### Exercise
Exclude all pictures from your copy of the data below, which should otherwise match exactly.

··· Data for this exercise

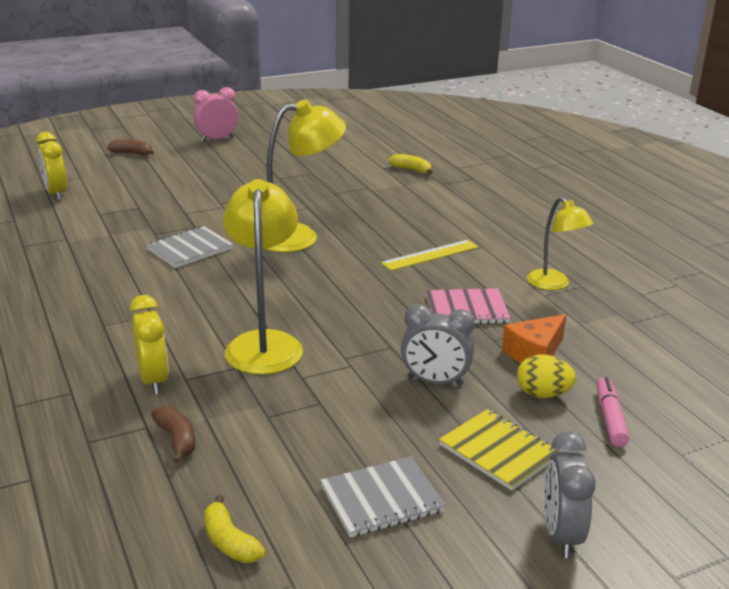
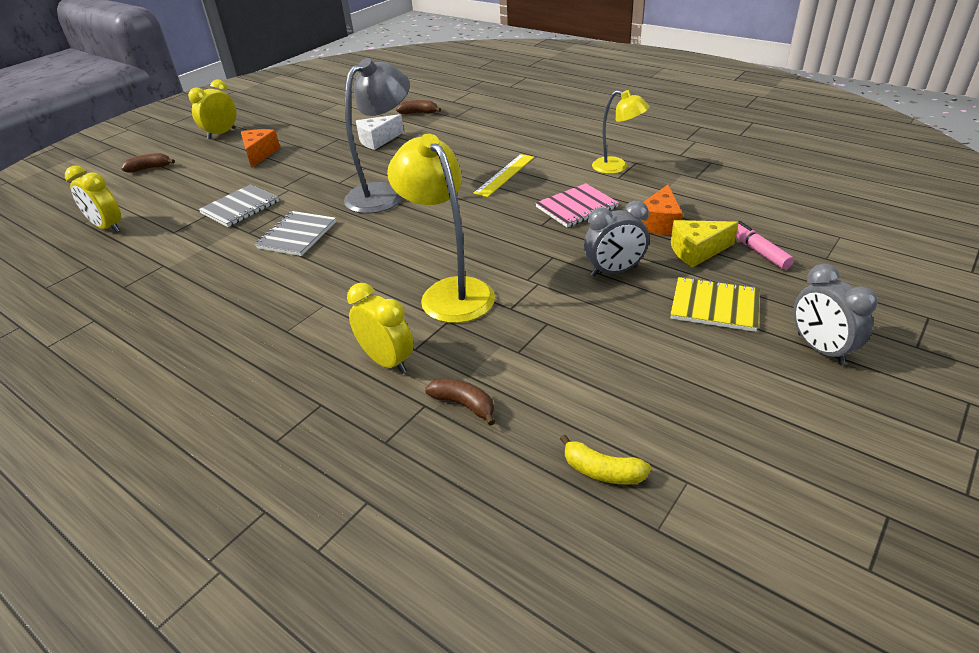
camera: 25 degrees left, 10 degrees up
(217, 139) = (221, 134): pink clock -> yellow clock
(230, 167) = (259, 154): none -> orange cheese
(299, 236) = (384, 193): yellow lamp -> grey lamp
(345, 185) = (377, 140): none -> white cheese
(382, 499) = (676, 380): grey notebook -> grey notebook (240, 207)
(411, 170) = (418, 113): yellow banana -> brown banana
(542, 394) = (697, 251): yellow egg -> yellow cheese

······

### Answer below
camera: 25 degrees left, 10 degrees up
(217, 139) = (221, 134): pink clock -> yellow clock
(230, 167) = (259, 154): none -> orange cheese
(299, 236) = (384, 193): yellow lamp -> grey lamp
(345, 185) = (377, 140): none -> white cheese
(382, 499) = (676, 380): grey notebook -> grey notebook (240, 207)
(411, 170) = (418, 113): yellow banana -> brown banana
(542, 394) = (697, 251): yellow egg -> yellow cheese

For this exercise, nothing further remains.